_What to do_
The data should be written out in full, exactly as it stands, and the pictures dropped.

☆ ☆ ☆

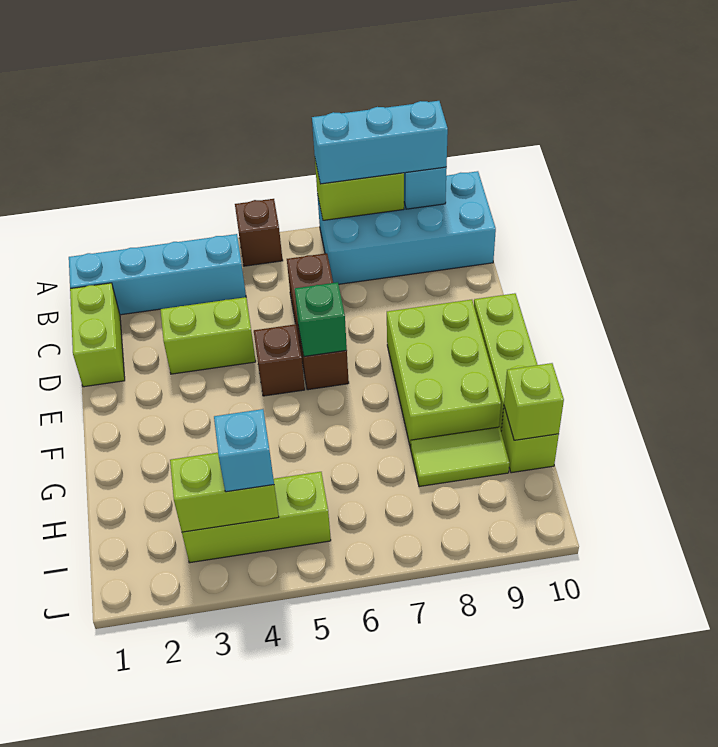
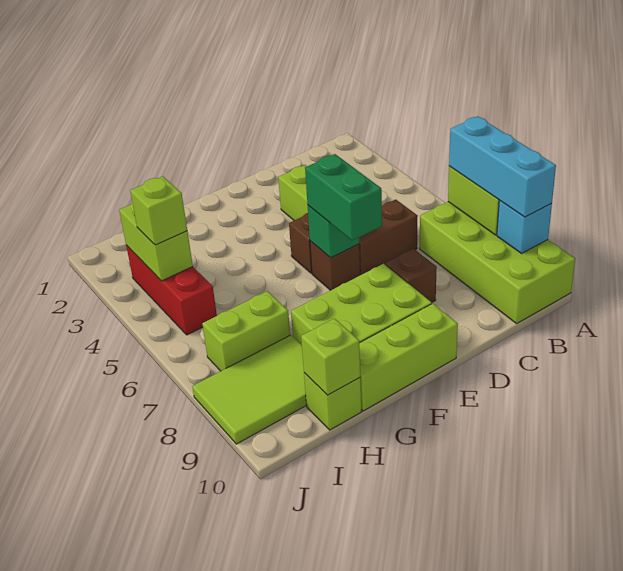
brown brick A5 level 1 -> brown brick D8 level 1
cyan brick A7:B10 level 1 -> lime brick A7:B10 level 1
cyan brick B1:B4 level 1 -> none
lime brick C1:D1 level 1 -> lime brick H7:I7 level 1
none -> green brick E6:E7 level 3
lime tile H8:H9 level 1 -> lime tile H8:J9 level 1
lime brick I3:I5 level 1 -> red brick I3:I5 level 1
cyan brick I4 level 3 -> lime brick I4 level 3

☆ ☆ ☆

_Response_
brown brick A5 level 1 -> brown brick D8 level 1
cyan brick A7:B10 level 1 -> lime brick A7:B10 level 1
cyan brick B1:B4 level 1 -> none
lime brick C1:D1 level 1 -> lime brick H7:I7 level 1
none -> green brick E6:E7 level 3
lime tile H8:H9 level 1 -> lime tile H8:J9 level 1
lime brick I3:I5 level 1 -> red brick I3:I5 level 1
cyan brick I4 level 3 -> lime brick I4 level 3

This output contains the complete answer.